◆ DATOS DEL EJERCICIO ◆
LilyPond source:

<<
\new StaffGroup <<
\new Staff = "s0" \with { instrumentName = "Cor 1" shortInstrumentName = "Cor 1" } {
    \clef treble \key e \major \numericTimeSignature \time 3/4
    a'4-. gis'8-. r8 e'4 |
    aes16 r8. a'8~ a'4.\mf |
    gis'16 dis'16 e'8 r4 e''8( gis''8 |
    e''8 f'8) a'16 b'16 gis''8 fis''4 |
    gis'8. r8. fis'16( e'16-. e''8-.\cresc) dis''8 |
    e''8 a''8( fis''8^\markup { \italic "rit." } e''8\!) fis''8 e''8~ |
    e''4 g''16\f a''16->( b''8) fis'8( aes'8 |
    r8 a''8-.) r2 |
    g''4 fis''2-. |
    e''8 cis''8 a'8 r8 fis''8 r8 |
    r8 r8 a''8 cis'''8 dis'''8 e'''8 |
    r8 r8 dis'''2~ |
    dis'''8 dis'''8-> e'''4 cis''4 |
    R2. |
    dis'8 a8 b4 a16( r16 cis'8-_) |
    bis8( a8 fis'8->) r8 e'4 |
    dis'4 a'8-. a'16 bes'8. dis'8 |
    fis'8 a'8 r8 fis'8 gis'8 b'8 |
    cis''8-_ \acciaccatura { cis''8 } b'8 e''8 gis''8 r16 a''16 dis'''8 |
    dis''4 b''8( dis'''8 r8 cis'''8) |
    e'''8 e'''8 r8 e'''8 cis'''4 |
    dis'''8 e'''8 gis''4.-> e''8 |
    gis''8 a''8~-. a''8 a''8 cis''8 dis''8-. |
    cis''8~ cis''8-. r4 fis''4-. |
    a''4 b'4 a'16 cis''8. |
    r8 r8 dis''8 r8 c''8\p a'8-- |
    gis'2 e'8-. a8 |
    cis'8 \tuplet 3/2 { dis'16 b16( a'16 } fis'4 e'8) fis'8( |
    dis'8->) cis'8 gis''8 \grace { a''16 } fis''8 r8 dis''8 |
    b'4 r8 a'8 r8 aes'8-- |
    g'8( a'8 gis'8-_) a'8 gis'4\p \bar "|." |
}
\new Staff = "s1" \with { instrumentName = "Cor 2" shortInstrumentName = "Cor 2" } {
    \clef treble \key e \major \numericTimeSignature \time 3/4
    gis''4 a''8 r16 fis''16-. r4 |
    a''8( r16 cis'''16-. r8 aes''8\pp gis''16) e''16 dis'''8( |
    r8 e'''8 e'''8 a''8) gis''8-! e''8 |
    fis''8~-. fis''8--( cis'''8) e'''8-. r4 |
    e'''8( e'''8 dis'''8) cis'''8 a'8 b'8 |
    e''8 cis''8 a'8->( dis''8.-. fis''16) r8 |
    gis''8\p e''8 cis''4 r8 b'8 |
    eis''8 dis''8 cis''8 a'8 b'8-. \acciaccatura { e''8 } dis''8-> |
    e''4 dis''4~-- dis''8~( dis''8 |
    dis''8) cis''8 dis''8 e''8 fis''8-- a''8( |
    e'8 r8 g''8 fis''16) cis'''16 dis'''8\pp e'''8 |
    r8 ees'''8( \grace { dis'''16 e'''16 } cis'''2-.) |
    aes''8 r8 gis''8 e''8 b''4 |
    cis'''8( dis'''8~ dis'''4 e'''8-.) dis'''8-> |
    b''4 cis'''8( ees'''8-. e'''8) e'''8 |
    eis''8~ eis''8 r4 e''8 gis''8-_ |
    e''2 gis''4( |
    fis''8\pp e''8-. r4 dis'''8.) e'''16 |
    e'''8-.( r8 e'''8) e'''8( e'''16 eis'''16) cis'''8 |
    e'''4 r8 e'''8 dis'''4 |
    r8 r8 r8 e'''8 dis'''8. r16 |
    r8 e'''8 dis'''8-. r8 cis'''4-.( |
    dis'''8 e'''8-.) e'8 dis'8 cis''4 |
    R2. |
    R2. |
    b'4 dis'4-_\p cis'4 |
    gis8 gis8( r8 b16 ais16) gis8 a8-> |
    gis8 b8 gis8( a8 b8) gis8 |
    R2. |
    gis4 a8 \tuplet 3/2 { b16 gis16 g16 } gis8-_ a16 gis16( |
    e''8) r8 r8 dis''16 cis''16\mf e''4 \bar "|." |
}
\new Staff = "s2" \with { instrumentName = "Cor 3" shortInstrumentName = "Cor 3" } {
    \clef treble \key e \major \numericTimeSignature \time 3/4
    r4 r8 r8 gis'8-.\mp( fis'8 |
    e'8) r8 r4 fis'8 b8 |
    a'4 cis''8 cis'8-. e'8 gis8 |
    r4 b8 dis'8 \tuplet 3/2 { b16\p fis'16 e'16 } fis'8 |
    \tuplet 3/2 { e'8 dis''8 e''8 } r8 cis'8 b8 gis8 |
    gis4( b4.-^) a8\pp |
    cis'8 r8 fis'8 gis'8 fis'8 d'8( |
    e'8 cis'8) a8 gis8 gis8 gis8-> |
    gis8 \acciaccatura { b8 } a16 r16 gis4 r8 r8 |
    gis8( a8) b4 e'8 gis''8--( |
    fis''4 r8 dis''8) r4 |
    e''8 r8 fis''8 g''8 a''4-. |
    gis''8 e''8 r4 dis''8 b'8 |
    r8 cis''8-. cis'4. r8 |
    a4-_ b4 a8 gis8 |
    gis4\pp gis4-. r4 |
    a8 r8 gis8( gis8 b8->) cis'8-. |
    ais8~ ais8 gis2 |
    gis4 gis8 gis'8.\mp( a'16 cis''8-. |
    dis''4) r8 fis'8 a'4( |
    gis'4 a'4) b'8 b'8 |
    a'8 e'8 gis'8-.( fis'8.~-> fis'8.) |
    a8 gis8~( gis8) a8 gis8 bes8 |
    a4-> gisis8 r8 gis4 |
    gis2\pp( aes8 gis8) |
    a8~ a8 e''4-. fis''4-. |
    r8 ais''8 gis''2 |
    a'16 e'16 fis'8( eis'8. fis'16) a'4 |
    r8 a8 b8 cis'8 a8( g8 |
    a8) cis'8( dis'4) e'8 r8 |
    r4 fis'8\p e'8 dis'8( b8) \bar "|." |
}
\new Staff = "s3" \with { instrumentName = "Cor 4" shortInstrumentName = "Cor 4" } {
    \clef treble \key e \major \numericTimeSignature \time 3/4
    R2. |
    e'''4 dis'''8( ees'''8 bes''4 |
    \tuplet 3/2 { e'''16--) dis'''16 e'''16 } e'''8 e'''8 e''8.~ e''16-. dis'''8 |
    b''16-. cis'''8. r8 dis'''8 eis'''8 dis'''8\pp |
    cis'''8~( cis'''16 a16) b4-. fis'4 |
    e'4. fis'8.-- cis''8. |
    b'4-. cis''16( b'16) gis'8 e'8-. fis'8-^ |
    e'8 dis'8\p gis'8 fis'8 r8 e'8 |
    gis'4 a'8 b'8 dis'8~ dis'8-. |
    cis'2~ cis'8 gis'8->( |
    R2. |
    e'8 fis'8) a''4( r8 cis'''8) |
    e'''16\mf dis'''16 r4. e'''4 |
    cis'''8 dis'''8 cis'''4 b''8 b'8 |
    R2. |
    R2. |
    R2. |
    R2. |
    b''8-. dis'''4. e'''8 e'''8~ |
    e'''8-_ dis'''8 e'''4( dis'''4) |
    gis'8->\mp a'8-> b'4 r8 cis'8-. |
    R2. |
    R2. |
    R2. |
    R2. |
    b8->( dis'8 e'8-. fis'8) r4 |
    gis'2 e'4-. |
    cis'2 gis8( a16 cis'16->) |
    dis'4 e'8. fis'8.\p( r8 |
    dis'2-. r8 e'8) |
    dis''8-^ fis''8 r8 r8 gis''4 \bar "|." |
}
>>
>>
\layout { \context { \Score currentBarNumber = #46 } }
==
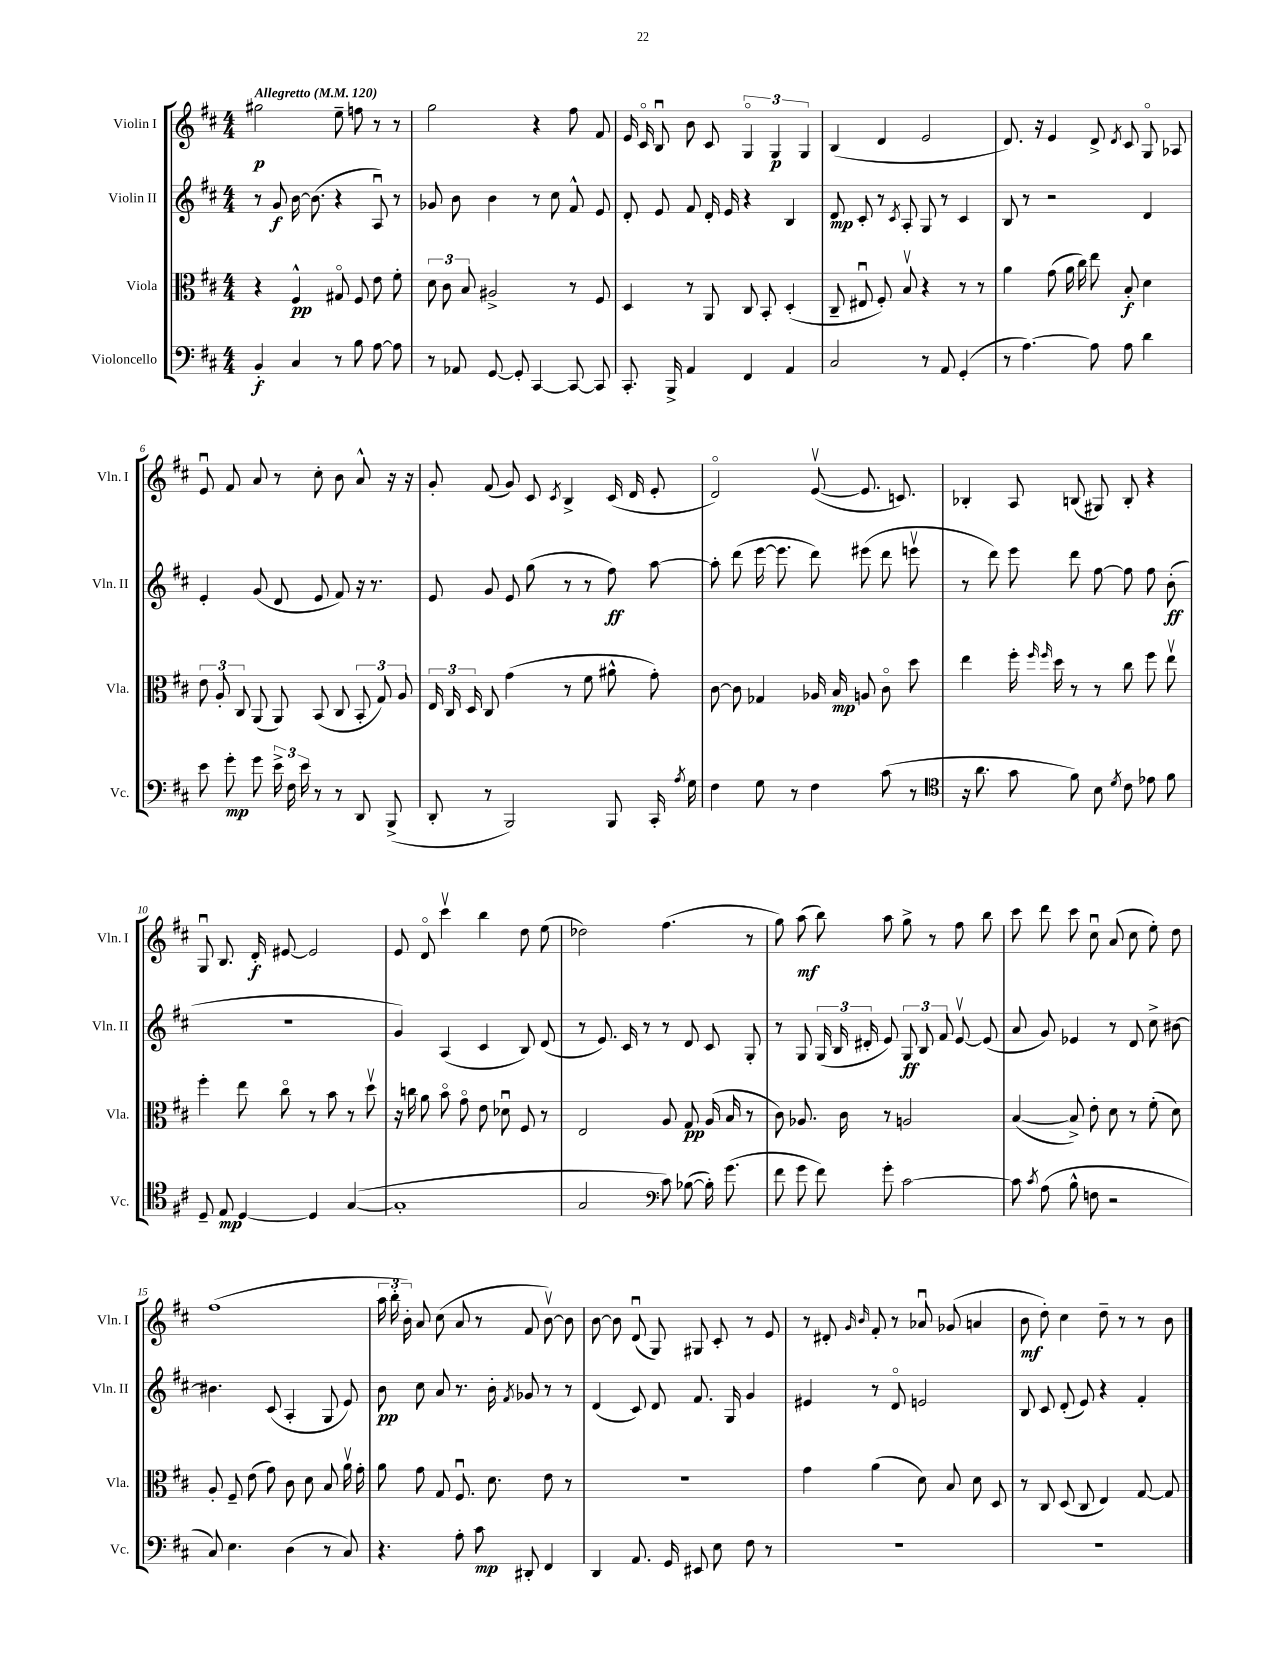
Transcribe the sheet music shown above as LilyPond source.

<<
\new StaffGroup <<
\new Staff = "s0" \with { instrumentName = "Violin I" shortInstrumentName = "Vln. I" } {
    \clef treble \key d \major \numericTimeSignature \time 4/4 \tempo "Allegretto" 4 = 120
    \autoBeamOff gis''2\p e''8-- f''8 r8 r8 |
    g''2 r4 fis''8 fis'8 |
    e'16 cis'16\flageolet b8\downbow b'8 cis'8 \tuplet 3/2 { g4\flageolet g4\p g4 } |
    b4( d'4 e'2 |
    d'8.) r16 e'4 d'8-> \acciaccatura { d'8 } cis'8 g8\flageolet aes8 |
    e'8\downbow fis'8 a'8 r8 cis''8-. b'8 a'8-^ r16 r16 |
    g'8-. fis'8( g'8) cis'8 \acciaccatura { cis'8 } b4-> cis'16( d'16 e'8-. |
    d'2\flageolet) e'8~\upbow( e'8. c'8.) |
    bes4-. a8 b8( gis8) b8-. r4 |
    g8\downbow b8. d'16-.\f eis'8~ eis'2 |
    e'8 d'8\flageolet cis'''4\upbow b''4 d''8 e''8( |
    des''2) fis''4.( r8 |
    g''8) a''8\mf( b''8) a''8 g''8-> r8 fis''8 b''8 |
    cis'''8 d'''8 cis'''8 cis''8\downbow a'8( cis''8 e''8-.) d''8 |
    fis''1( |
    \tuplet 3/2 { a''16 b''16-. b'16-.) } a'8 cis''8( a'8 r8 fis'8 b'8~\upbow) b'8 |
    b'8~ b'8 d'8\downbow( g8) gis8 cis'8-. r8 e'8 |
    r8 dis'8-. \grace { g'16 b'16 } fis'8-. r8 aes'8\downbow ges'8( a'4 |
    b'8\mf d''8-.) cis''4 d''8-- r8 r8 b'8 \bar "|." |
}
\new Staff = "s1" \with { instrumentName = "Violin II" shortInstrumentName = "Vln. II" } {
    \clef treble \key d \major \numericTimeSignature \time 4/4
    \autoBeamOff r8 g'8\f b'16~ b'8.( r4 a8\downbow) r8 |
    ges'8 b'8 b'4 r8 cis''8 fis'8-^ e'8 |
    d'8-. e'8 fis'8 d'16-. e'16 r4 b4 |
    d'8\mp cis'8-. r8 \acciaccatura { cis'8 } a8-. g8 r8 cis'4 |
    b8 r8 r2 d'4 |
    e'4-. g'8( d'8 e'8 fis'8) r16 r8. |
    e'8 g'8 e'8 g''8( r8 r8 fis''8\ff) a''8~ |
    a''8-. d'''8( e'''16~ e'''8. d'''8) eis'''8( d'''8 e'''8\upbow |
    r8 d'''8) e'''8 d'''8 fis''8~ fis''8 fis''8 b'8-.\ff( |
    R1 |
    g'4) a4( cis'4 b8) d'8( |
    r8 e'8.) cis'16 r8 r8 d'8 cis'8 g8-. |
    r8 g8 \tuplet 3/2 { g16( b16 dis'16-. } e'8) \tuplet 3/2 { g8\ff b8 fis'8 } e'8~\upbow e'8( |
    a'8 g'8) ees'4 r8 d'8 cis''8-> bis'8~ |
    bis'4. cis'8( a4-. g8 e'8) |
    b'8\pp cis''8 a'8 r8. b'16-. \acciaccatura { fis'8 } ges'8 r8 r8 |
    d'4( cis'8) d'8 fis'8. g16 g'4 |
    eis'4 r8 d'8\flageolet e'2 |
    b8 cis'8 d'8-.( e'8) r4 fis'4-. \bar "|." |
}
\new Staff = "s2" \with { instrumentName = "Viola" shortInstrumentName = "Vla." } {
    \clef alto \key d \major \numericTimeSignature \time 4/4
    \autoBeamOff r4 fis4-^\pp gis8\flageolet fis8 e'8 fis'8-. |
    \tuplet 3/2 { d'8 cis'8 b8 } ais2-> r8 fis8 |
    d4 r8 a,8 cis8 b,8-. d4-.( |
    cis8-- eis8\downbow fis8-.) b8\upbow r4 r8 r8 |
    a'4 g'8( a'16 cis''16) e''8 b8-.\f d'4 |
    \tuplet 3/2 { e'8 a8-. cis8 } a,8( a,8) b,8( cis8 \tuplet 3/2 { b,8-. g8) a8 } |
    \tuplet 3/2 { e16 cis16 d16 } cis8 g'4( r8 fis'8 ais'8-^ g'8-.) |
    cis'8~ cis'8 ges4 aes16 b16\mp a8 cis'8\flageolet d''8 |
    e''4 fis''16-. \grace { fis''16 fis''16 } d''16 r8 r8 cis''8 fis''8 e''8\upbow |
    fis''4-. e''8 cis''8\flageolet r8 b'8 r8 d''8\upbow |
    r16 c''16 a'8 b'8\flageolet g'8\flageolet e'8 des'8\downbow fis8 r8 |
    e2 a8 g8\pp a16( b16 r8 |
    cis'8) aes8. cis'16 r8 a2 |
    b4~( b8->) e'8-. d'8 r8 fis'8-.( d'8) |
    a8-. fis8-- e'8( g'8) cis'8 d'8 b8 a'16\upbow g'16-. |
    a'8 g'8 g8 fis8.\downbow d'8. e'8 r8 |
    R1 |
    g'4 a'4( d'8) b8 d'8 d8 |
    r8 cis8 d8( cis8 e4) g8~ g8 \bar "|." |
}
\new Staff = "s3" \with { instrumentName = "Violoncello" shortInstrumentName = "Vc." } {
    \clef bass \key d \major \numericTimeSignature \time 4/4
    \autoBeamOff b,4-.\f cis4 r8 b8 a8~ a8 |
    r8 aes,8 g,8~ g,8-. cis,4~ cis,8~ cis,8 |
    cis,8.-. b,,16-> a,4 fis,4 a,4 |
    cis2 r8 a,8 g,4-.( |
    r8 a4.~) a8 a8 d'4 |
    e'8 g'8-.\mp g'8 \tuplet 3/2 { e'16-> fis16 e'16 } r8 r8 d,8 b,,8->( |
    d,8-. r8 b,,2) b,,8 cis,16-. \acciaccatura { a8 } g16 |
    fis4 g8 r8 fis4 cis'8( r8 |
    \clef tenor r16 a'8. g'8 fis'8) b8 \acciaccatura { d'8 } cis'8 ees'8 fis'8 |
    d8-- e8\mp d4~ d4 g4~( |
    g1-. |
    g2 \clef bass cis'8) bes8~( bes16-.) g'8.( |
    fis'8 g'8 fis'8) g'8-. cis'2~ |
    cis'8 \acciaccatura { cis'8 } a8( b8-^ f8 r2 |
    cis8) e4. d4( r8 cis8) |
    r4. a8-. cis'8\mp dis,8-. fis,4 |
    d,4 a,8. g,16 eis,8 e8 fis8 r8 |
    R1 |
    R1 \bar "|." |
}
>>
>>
* * *
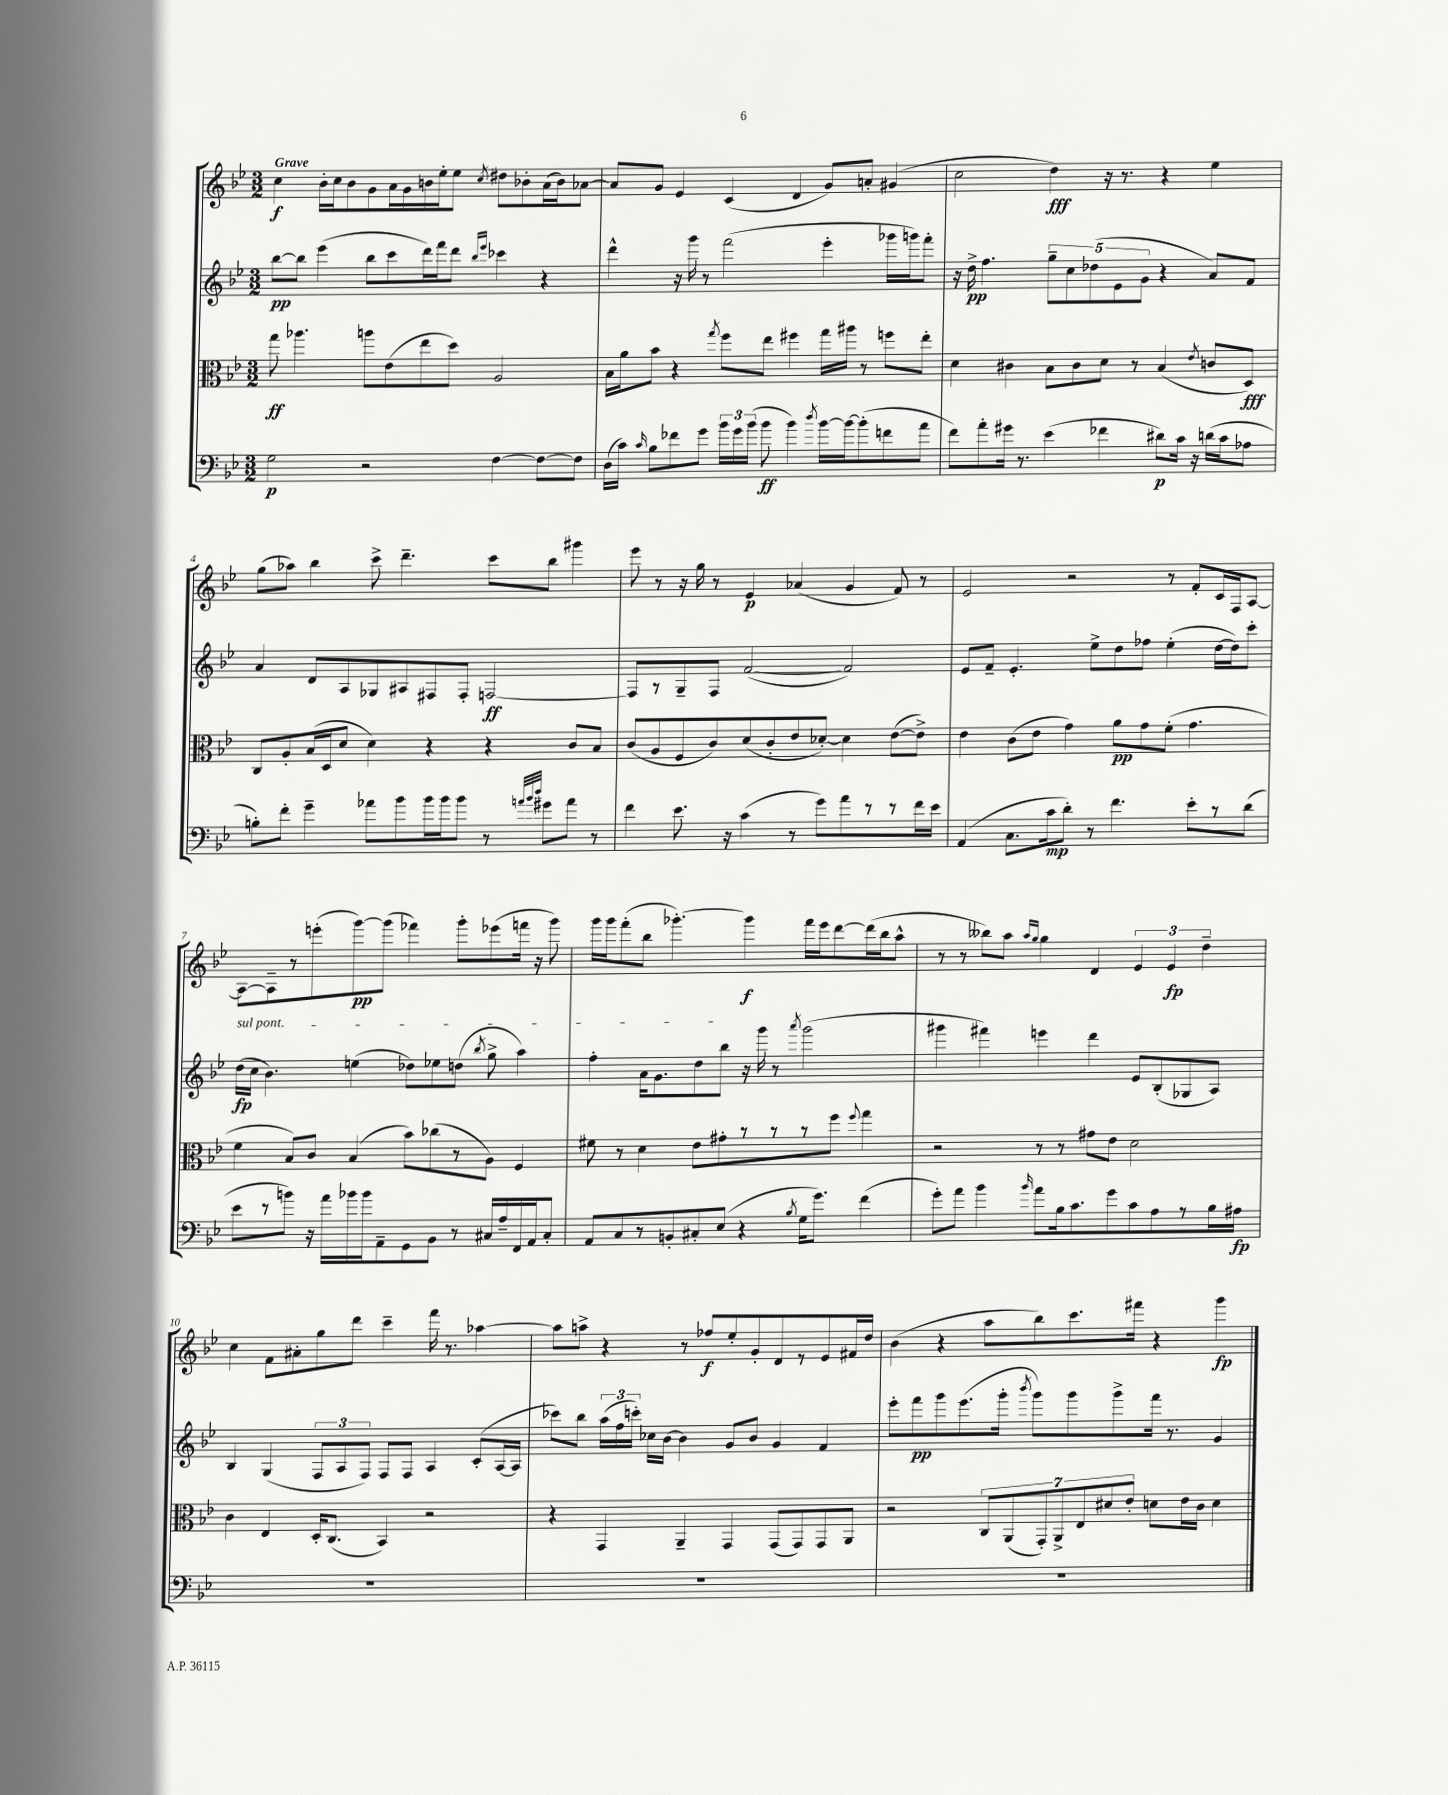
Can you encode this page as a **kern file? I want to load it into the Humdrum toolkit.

◆ EJERCICIO ◆
Selecciona y copia cada línea de las entradas de arriba que contenga la palabra "autoBeamOff".

◆ RESPUESTA ◆
    \autoBeamOff gis''2\p e''8-- f''8 r8 r8 |
    \autoBeamOff r8 g'8\f b'16~ b'8.( r4 a8\downbow) r8 |
    \autoBeamOff r4 fis4-^\pp gis8\flageolet fis8 e'8 fis'8-. |
    \autoBeamOff b,4-.\f cis4 r8 b8 a8~ a8 |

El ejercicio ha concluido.